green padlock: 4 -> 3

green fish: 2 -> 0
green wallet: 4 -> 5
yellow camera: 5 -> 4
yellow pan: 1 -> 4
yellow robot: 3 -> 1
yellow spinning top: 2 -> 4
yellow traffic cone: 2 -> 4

==

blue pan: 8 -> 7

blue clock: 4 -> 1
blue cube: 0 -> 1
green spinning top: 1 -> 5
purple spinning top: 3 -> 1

* Work to be completed *
Where does the string "yellow" occur in the material? Copy every line where it does.

* Expected answer *
yellow camera: 5 -> 4
yellow pan: 1 -> 4
yellow robot: 3 -> 1
yellow spinning top: 2 -> 4
yellow traffic cone: 2 -> 4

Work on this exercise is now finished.